Copy word for word the lines between the line containing "green triangle: moved 1 px left" and the line containing "gray triangle: moved 3 px left", inclusive. Omit the pictures.
======== EXERCISE MATERIAL ========
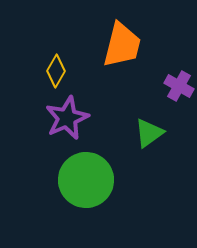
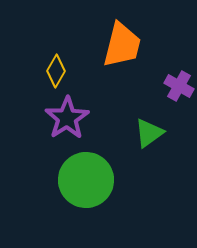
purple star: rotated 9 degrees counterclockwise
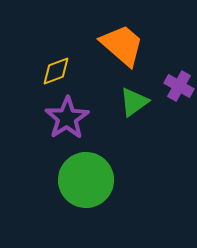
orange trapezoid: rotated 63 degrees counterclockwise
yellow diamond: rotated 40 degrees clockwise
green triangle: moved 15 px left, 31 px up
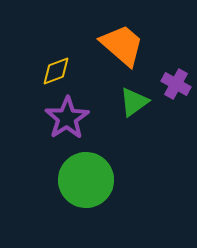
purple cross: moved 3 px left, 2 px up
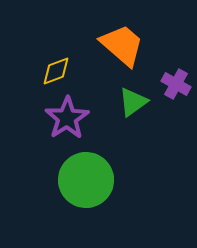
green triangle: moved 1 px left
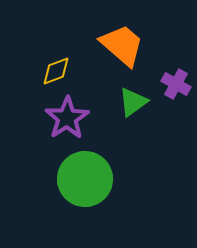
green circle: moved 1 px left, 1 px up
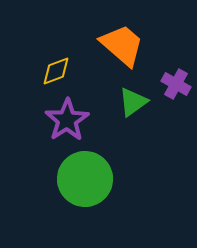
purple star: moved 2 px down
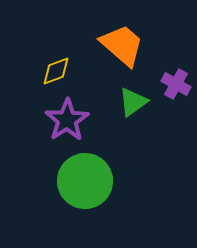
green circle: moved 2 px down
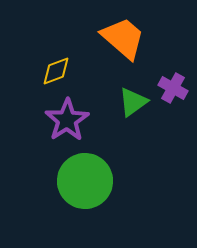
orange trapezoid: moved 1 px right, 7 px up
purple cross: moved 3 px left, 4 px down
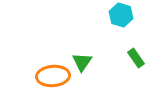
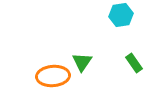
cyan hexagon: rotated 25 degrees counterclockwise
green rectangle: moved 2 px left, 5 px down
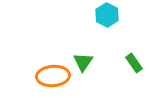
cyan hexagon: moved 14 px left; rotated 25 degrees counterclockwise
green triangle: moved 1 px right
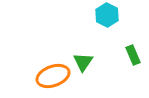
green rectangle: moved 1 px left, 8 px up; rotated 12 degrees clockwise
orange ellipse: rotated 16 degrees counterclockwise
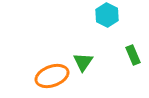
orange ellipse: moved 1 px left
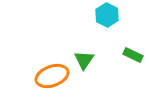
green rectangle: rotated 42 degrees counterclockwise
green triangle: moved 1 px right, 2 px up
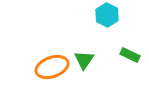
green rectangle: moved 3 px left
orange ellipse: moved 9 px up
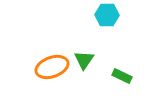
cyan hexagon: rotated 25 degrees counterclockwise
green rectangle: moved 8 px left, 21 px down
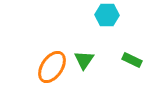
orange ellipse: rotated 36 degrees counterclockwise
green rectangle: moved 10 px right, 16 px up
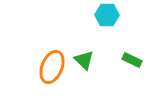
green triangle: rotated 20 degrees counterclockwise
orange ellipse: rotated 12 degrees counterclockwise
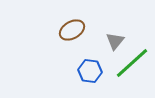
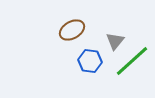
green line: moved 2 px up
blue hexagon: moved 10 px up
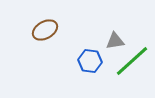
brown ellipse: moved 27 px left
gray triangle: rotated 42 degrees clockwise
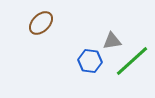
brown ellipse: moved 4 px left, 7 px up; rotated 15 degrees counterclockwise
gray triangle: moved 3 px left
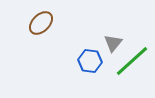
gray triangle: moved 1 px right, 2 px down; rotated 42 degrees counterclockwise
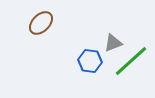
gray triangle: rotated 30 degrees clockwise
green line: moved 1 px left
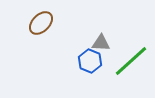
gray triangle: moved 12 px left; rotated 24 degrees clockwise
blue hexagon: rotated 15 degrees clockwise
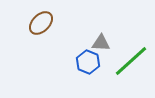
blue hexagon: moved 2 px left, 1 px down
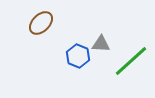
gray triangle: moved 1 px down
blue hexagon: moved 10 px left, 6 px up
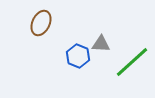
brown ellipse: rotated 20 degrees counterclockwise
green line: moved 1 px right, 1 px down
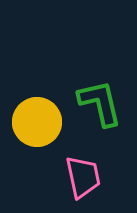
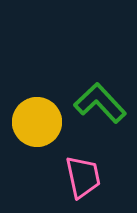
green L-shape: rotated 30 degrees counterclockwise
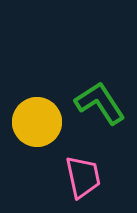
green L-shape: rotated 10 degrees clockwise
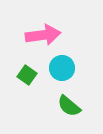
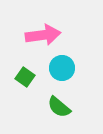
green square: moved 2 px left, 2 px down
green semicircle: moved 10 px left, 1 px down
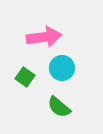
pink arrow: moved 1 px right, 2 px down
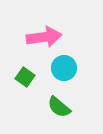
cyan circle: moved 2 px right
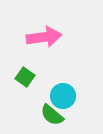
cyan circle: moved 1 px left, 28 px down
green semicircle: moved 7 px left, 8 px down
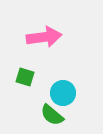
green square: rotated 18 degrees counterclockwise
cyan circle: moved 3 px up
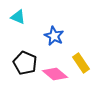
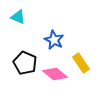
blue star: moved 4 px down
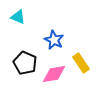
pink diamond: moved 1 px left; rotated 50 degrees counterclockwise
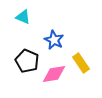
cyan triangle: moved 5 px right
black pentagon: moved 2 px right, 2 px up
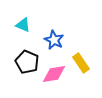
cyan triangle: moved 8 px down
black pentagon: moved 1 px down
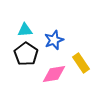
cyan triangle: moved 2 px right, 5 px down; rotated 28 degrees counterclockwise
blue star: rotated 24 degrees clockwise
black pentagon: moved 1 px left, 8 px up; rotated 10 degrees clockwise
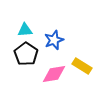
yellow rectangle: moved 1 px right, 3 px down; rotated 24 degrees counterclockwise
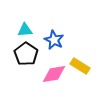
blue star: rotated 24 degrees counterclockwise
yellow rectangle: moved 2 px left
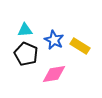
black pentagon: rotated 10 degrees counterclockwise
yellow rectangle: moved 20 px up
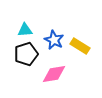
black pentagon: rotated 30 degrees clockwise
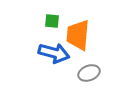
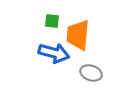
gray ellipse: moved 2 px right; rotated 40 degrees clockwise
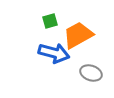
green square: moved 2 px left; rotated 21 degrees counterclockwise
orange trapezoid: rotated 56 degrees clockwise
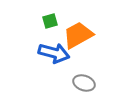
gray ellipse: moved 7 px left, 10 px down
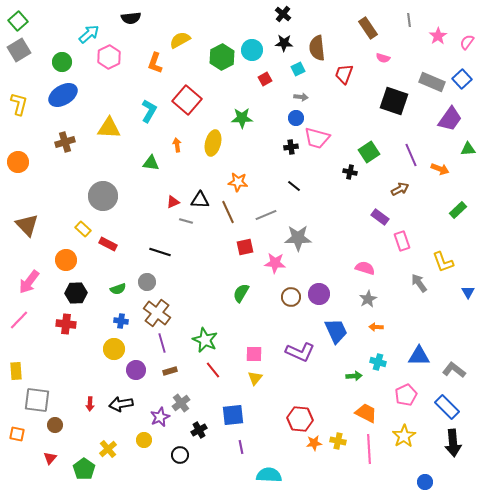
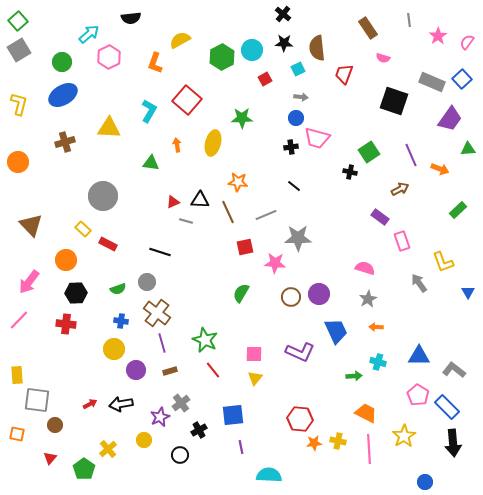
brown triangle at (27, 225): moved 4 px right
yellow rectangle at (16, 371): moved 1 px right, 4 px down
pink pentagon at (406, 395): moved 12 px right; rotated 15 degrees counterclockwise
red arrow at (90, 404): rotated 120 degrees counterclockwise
========
======== EXERCISE MATERIAL ========
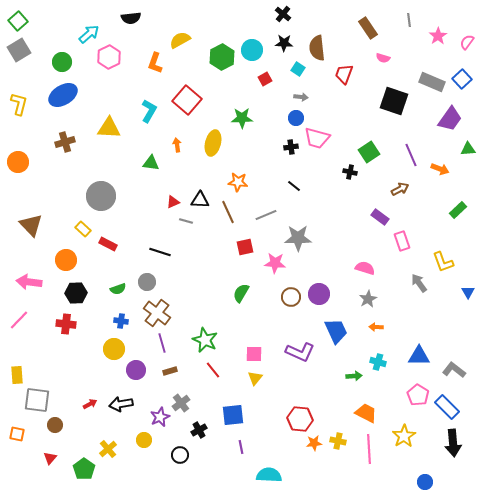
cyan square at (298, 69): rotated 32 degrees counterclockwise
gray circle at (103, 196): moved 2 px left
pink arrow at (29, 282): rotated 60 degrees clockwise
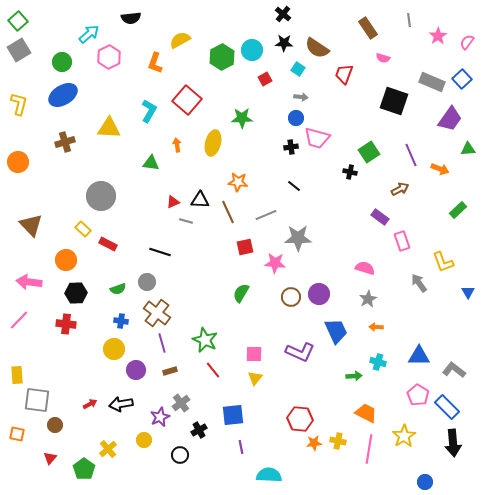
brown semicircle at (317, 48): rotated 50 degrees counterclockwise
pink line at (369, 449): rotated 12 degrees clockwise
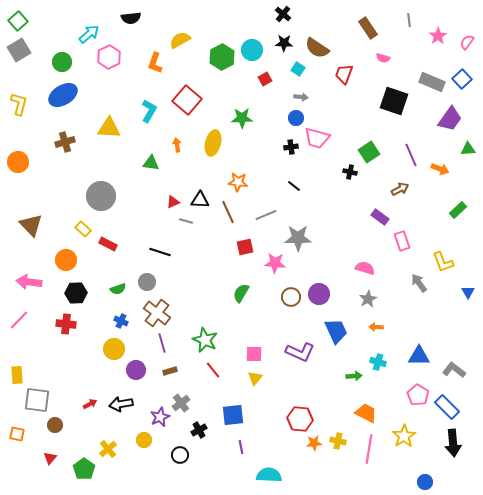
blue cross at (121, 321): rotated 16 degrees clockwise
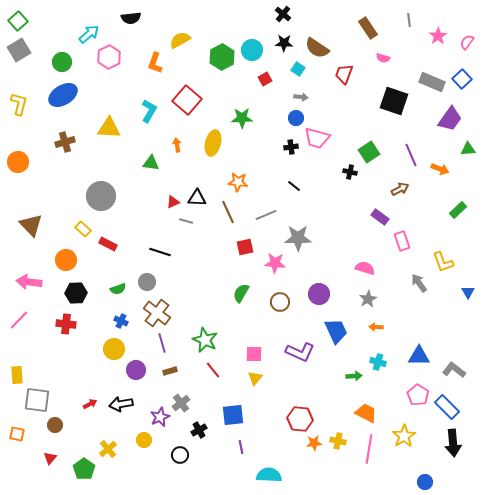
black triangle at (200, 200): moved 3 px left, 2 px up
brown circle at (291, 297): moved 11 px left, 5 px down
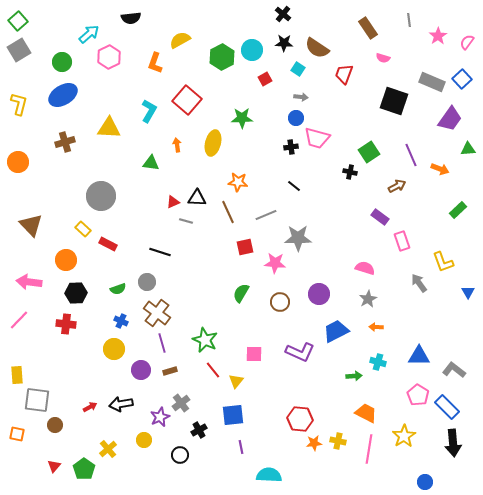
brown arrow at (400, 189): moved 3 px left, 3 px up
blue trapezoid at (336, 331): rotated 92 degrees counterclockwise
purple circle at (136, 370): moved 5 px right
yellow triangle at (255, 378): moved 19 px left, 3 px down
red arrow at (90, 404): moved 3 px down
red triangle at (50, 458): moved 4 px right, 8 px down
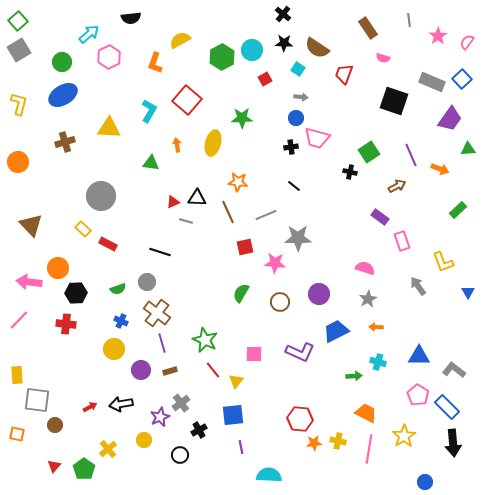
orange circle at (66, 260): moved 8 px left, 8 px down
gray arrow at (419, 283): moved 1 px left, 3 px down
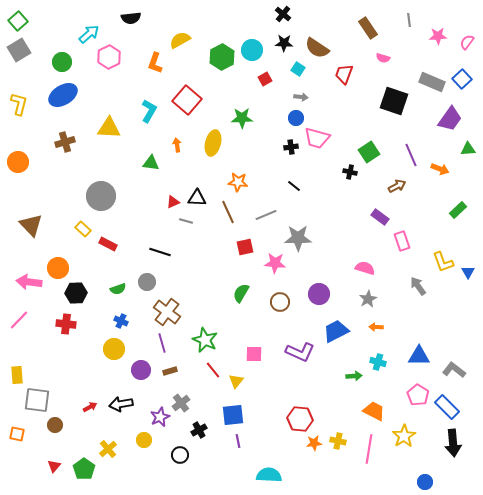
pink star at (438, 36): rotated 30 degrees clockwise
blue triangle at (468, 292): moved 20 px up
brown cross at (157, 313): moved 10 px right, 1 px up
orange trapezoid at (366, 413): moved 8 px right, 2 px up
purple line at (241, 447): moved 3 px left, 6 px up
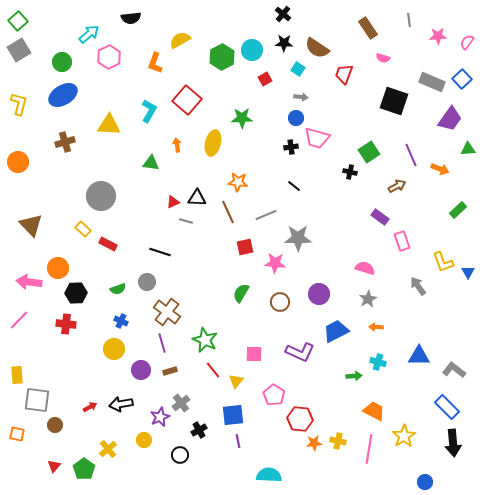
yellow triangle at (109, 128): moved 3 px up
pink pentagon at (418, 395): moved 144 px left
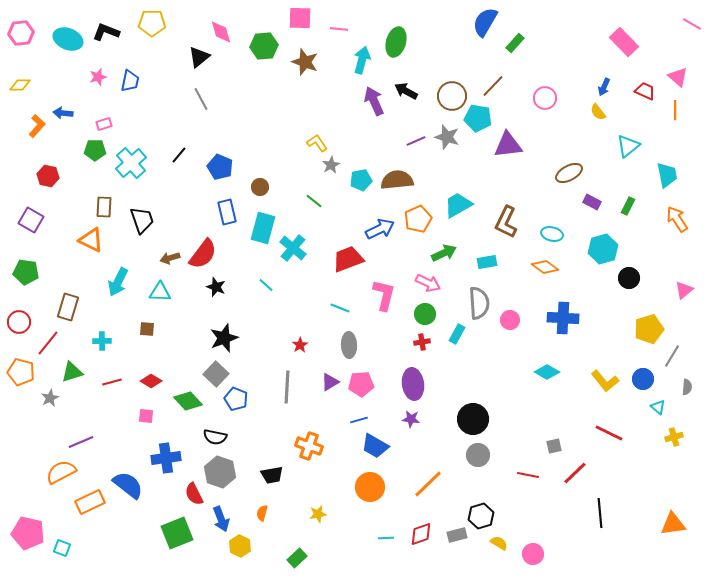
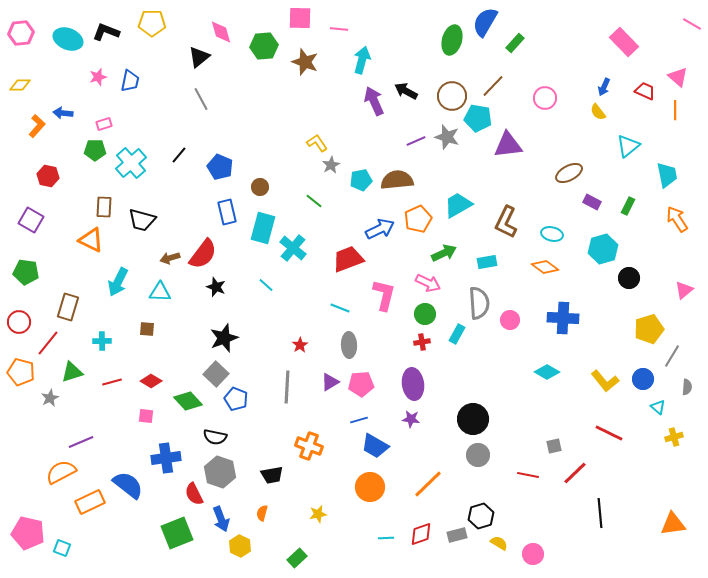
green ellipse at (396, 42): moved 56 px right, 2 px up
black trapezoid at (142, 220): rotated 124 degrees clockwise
========
## THE RESULT
green triangle: moved 1 px left
green circle: moved 1 px left, 1 px up
purple star: moved 2 px down
green circle: moved 2 px down
orange trapezoid: moved 1 px right, 7 px up
purple cross: moved 3 px left, 4 px down
cyan hexagon: rotated 25 degrees counterclockwise
green rectangle: moved 2 px left, 5 px down
cyan hexagon: moved 14 px left; rotated 25 degrees counterclockwise
green triangle: moved 1 px right
green rectangle: moved 1 px left, 8 px up; rotated 12 degrees clockwise
orange ellipse: rotated 16 degrees counterclockwise
orange ellipse: moved 1 px left
green rectangle: rotated 42 degrees counterclockwise
green triangle: moved 1 px right, 2 px up
green rectangle: moved 3 px left
orange ellipse: moved 9 px up
cyan hexagon: rotated 25 degrees counterclockwise
green rectangle: moved 8 px left, 21 px down
orange ellipse: rotated 36 degrees counterclockwise
green rectangle: moved 10 px right, 16 px up
green triangle: rotated 20 degrees counterclockwise
orange ellipse: rotated 12 degrees counterclockwise
green line: moved 2 px up
blue hexagon: moved 10 px up
brown ellipse: moved 27 px left
gray triangle: rotated 42 degrees clockwise
brown ellipse: moved 4 px left, 7 px up; rotated 15 degrees counterclockwise
gray triangle: moved 3 px left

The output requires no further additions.